> [EXERCISE OBJECTIVE]:
The records are to be copied exactly and in full.

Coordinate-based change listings
-- Opening Marker --
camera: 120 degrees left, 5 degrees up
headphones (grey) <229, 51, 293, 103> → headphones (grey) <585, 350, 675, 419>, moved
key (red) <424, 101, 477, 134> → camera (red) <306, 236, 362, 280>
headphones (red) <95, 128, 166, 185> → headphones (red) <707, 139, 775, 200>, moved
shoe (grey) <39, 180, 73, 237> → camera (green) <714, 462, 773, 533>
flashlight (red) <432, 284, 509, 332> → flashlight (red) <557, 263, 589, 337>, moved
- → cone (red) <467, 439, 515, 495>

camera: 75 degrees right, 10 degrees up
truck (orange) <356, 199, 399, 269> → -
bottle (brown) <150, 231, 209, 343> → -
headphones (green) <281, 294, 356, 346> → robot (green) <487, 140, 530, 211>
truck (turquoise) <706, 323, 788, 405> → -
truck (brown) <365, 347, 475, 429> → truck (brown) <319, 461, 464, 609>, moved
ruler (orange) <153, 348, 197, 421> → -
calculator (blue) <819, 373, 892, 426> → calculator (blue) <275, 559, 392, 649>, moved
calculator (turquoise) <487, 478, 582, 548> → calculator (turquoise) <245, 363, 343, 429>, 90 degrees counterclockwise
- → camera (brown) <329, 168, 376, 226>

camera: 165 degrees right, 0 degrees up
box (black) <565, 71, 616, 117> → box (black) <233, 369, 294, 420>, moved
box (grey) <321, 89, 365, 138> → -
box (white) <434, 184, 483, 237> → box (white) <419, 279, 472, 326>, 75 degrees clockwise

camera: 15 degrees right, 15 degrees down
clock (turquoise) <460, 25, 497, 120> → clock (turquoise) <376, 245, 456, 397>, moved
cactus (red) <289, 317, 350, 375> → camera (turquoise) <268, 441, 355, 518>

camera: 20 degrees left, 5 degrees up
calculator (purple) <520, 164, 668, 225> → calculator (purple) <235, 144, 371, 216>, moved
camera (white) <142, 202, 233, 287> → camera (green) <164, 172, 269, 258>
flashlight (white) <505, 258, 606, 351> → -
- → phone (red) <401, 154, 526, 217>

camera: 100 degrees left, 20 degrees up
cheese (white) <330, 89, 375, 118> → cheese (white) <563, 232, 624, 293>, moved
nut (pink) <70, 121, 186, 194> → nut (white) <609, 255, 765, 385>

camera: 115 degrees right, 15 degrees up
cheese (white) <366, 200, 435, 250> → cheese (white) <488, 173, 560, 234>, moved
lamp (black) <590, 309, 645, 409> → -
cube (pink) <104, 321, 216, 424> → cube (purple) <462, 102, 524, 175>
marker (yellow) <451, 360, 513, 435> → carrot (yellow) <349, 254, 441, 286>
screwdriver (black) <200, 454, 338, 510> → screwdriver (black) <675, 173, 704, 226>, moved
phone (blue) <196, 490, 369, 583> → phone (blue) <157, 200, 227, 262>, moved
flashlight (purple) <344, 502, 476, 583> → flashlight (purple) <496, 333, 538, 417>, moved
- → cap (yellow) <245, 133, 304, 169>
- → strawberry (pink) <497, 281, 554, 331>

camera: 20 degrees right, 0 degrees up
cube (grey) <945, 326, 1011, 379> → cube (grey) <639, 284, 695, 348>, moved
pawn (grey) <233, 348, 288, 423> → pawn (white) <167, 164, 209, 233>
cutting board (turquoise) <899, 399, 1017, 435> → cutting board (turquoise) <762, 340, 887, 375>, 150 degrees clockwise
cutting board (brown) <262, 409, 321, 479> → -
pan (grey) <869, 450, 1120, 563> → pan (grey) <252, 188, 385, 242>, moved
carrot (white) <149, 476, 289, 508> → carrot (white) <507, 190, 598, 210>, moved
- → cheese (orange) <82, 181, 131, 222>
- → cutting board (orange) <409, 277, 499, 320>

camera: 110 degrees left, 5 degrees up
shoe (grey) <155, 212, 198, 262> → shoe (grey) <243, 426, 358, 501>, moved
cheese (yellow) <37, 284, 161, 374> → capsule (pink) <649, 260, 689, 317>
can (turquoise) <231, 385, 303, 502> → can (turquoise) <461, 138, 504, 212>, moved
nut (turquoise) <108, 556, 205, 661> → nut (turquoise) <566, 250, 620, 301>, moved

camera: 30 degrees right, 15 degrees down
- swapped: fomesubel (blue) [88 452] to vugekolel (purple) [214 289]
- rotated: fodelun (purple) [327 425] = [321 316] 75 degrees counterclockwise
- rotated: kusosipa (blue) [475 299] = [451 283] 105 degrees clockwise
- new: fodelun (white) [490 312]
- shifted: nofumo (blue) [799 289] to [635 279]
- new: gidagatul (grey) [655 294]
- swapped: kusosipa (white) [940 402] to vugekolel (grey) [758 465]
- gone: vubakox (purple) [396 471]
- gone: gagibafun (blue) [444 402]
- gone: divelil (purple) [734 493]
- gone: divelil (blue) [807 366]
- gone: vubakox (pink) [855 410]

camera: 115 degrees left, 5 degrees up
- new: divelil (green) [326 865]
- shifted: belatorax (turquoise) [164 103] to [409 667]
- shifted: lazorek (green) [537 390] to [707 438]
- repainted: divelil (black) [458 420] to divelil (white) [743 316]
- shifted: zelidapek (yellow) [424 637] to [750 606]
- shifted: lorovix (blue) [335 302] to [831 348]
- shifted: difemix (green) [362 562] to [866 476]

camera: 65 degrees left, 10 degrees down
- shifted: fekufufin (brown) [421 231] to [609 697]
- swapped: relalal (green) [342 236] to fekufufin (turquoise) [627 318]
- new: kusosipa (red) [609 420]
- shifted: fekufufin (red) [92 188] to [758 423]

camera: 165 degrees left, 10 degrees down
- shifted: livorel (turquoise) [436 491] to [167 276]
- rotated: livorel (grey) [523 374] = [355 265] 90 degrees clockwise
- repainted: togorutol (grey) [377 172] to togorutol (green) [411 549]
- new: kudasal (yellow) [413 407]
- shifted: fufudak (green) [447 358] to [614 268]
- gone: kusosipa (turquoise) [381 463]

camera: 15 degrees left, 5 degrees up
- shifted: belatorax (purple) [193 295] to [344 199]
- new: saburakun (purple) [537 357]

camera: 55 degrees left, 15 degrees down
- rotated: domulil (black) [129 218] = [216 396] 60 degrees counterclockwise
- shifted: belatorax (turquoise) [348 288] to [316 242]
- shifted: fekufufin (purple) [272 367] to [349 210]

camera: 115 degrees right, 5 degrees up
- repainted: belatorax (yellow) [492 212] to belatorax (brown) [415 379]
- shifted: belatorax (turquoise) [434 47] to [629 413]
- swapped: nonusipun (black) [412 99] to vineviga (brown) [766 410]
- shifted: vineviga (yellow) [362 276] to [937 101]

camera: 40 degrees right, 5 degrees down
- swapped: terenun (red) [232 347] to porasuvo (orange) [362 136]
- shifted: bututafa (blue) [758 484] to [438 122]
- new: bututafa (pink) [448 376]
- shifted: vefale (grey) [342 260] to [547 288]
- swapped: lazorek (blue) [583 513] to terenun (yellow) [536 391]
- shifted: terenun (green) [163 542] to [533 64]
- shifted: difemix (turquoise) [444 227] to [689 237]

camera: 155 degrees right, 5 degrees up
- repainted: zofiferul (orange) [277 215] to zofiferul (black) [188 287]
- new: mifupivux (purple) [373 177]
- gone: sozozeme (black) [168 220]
-- Closing Marker --
> [EXERCISE RESULT]:
camera: 120 degrees left, 5 degrees up
headphones (grey) <229, 51, 293, 103> → headphones (grey) <585, 350, 675, 419>, moved
key (red) <424, 101, 477, 134> → camera (red) <306, 236, 362, 280>
headphones (red) <95, 128, 166, 185> → headphones (red) <707, 139, 775, 200>, moved
shoe (grey) <39, 180, 73, 237> → camera (green) <714, 462, 773, 533>
flashlight (red) <432, 284, 509, 332> → flashlight (red) <557, 263, 589, 337>, moved
- → cone (red) <467, 439, 515, 495>

camera: 75 degrees right, 10 degrees up
truck (orange) <356, 199, 399, 269> → -
bottle (brown) <150, 231, 209, 343> → -
headphones (green) <281, 294, 356, 346> → robot (green) <487, 140, 530, 211>
truck (turquoise) <706, 323, 788, 405> → -
truck (brown) <365, 347, 475, 429> → truck (brown) <319, 461, 464, 609>, moved
ruler (orange) <153, 348, 197, 421> → -
calculator (blue) <819, 373, 892, 426> → calculator (blue) <275, 559, 392, 649>, moved
calculator (turquoise) <487, 478, 582, 548> → calculator (turquoise) <245, 363, 343, 429>, 90 degrees counterclockwise
- → camera (brown) <329, 168, 376, 226>

camera: 165 degrees right, 0 degrees up
box (black) <565, 71, 616, 117> → box (black) <233, 369, 294, 420>, moved
box (grey) <321, 89, 365, 138> → -
box (white) <434, 184, 483, 237> → box (white) <419, 279, 472, 326>, 75 degrees clockwise

camera: 15 degrees right, 15 degrees down
clock (turquoise) <460, 25, 497, 120> → clock (turquoise) <376, 245, 456, 397>, moved
cactus (red) <289, 317, 350, 375> → camera (turquoise) <268, 441, 355, 518>

camera: 20 degrees left, 5 degrees up
calculator (purple) <520, 164, 668, 225> → calculator (purple) <235, 144, 371, 216>, moved
camera (white) <142, 202, 233, 287> → camera (green) <164, 172, 269, 258>
flashlight (white) <505, 258, 606, 351> → -
- → phone (red) <401, 154, 526, 217>

camera: 100 degrees left, 20 degrees up
cheese (white) <330, 89, 375, 118> → cheese (white) <563, 232, 624, 293>, moved
nut (pink) <70, 121, 186, 194> → nut (white) <609, 255, 765, 385>

camera: 115 degrees right, 15 degrees up
cheese (white) <366, 200, 435, 250> → cheese (white) <488, 173, 560, 234>, moved
lamp (black) <590, 309, 645, 409> → -
cube (pink) <104, 321, 216, 424> → cube (purple) <462, 102, 524, 175>
marker (yellow) <451, 360, 513, 435> → carrot (yellow) <349, 254, 441, 286>
screwdriver (black) <200, 454, 338, 510> → screwdriver (black) <675, 173, 704, 226>, moved
phone (blue) <196, 490, 369, 583> → phone (blue) <157, 200, 227, 262>, moved
flashlight (purple) <344, 502, 476, 583> → flashlight (purple) <496, 333, 538, 417>, moved
- → cap (yellow) <245, 133, 304, 169>
- → strawberry (pink) <497, 281, 554, 331>

camera: 20 degrees right, 0 degrees up
cube (grey) <945, 326, 1011, 379> → cube (grey) <639, 284, 695, 348>, moved
pawn (grey) <233, 348, 288, 423> → pawn (white) <167, 164, 209, 233>
cutting board (turquoise) <899, 399, 1017, 435> → cutting board (turquoise) <762, 340, 887, 375>, 150 degrees clockwise
cutting board (brown) <262, 409, 321, 479> → -
pan (grey) <869, 450, 1120, 563> → pan (grey) <252, 188, 385, 242>, moved
carrot (white) <149, 476, 289, 508> → carrot (white) <507, 190, 598, 210>, moved
- → cheese (orange) <82, 181, 131, 222>
- → cutting board (orange) <409, 277, 499, 320>

camera: 110 degrees left, 5 degrees up
shoe (grey) <155, 212, 198, 262> → shoe (grey) <243, 426, 358, 501>, moved
cheese (yellow) <37, 284, 161, 374> → capsule (pink) <649, 260, 689, 317>
can (turquoise) <231, 385, 303, 502> → can (turquoise) <461, 138, 504, 212>, moved
nut (turquoise) <108, 556, 205, 661> → nut (turquoise) <566, 250, 620, 301>, moved

camera: 30 degrees right, 15 degrees down
- swapped: fomesubel (blue) [88 452] to vugekolel (purple) [214 289]
- rotated: fodelun (purple) [327 425] = [321 316] 75 degrees counterclockwise
- rotated: kusosipa (blue) [475 299] = [451 283] 105 degrees clockwise
- new: fodelun (white) [490 312]
- shifted: nofumo (blue) [799 289] to [635 279]
- new: gidagatul (grey) [655 294]
- swapped: kusosipa (white) [940 402] to vugekolel (grey) [758 465]
- gone: vubakox (purple) [396 471]
- gone: gagibafun (blue) [444 402]
- gone: divelil (purple) [734 493]
- gone: divelil (blue) [807 366]
- gone: vubakox (pink) [855 410]

camera: 115 degrees left, 5 degrees up
- new: divelil (green) [326 865]
- shifted: belatorax (turquoise) [164 103] to [409 667]
- shifted: lazorek (green) [537 390] to [707 438]
- repainted: divelil (black) [458 420] to divelil (white) [743 316]
- shifted: zelidapek (yellow) [424 637] to [750 606]
- shifted: lorovix (blue) [335 302] to [831 348]
- shifted: difemix (green) [362 562] to [866 476]

camera: 65 degrees left, 10 degrees down
- shifted: fekufufin (brown) [421 231] to [609 697]
- swapped: relalal (green) [342 236] to fekufufin (turquoise) [627 318]
- new: kusosipa (red) [609 420]
- shifted: fekufufin (red) [92 188] to [758 423]

camera: 165 degrees left, 10 degrees down
- shifted: livorel (turquoise) [436 491] to [167 276]
- rotated: livorel (grey) [523 374] = [355 265] 90 degrees clockwise
- repainted: togorutol (grey) [377 172] to togorutol (green) [411 549]
- new: kudasal (yellow) [413 407]
- shifted: fufudak (green) [447 358] to [614 268]
- gone: kusosipa (turquoise) [381 463]

camera: 15 degrees left, 5 degrees up
- shifted: belatorax (purple) [193 295] to [344 199]
- new: saburakun (purple) [537 357]

camera: 55 degrees left, 15 degrees down
- rotated: domulil (black) [129 218] = [216 396] 60 degrees counterclockwise
- shifted: belatorax (turquoise) [348 288] to [316 242]
- shifted: fekufufin (purple) [272 367] to [349 210]

camera: 115 degrees right, 5 degrees up
- repainted: belatorax (yellow) [492 212] to belatorax (brown) [415 379]
- shifted: belatorax (turquoise) [434 47] to [629 413]
- swapped: nonusipun (black) [412 99] to vineviga (brown) [766 410]
- shifted: vineviga (yellow) [362 276] to [937 101]

camera: 40 degrees right, 5 degrees down
- swapped: terenun (red) [232 347] to porasuvo (orange) [362 136]
- shifted: bututafa (blue) [758 484] to [438 122]
- new: bututafa (pink) [448 376]
- shifted: vefale (grey) [342 260] to [547 288]
- swapped: lazorek (blue) [583 513] to terenun (yellow) [536 391]
- shifted: terenun (green) [163 542] to [533 64]
- shifted: difemix (turquoise) [444 227] to [689 237]

camera: 155 degrees right, 5 degrees up
- repainted: zofiferul (orange) [277 215] to zofiferul (black) [188 287]
- new: mifupivux (purple) [373 177]
- gone: sozozeme (black) [168 220]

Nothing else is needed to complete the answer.